> [Work order]:
Every record below should be repeated exactly. Omit the pictures.

> [Extracted data]:

Content starts

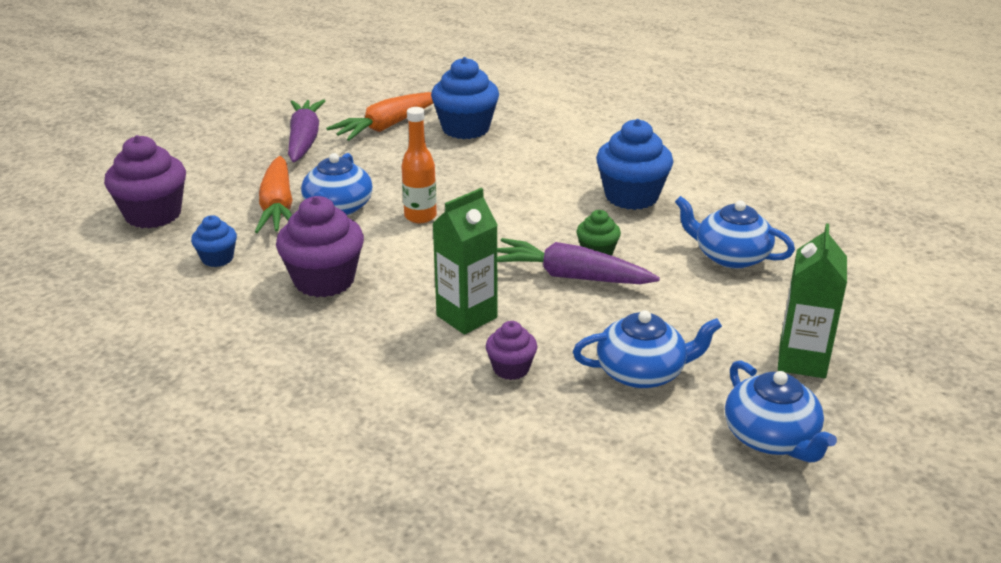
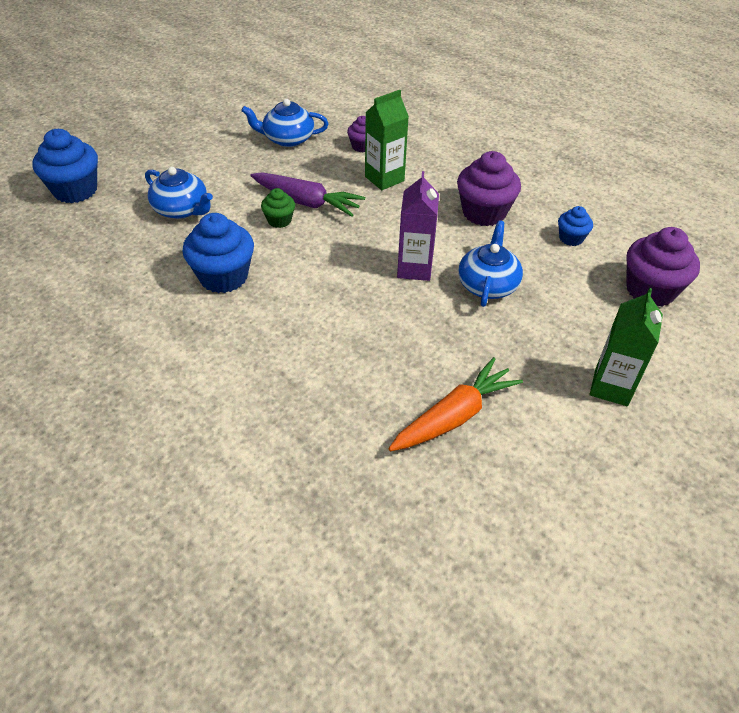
camera: 175 degrees left, 15 degrees up
(278, 207) = (542, 290): orange carrot -> none
(304, 139) = (547, 397): purple carrot -> none
(420, 216) = (414, 268): orange bottle -> purple carton
(465, 129) = (361, 402): blue cupcake -> blue cupcake (75, 190)
(771, 438) = (238, 106): blue teapot -> none
(802, 361) = (192, 138): green carton -> green carton (611, 387)

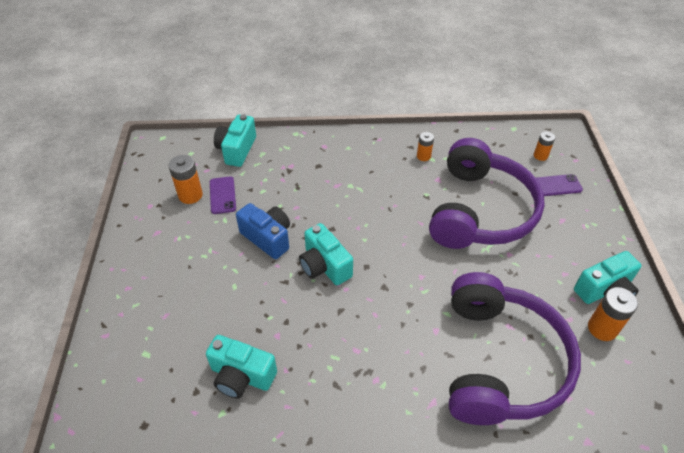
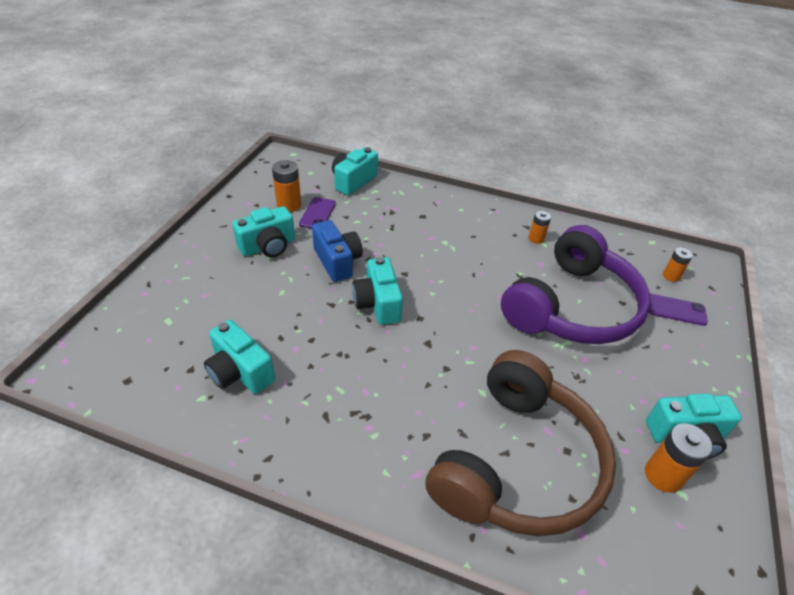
camera: 20 degrees right, 5 degrees down
(195, 245) = (268, 246): none -> turquoise camera
(500, 361) = (517, 462): purple headphones -> brown headphones

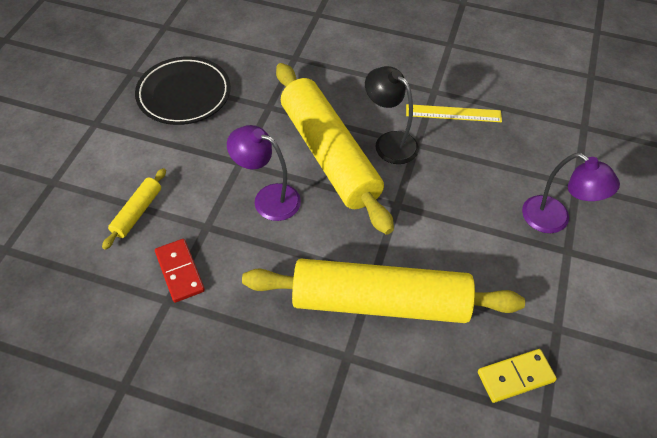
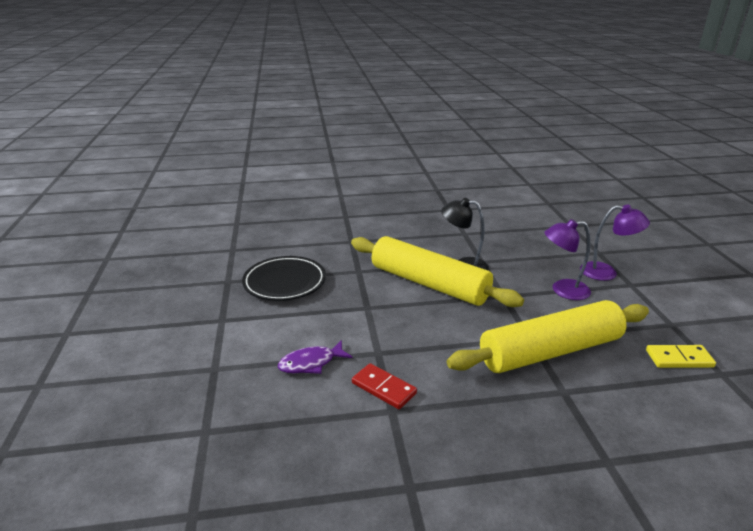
camera: 25 degrees left, 25 degrees down
(137, 212) = (311, 363): yellow rolling pin -> purple fish
(268, 198) = (409, 321): purple lamp -> purple lamp (562, 290)
(453, 113) = (488, 240): yellow ruler -> none
(515, 377) = (679, 359): yellow domino -> yellow domino turned 45 degrees clockwise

Content ends

> [Written solution]:
camera: 175 degrees left, 15 degrees up
(278, 207) = (542, 290): orange carrot -> none
(304, 139) = (547, 397): purple carrot -> none
(420, 216) = (414, 268): orange bottle -> purple carton
(465, 129) = (361, 402): blue cupcake -> blue cupcake (75, 190)
(771, 438) = (238, 106): blue teapot -> none
(802, 361) = (192, 138): green carton -> green carton (611, 387)

camera: 20 degrees right, 5 degrees down
(195, 245) = (268, 246): none -> turquoise camera
(500, 361) = (517, 462): purple headphones -> brown headphones

camera: 25 degrees left, 25 degrees down
(137, 212) = (311, 363): yellow rolling pin -> purple fish
(268, 198) = (409, 321): purple lamp -> purple lamp (562, 290)
(453, 113) = (488, 240): yellow ruler -> none
(515, 377) = (679, 359): yellow domino -> yellow domino turned 45 degrees clockwise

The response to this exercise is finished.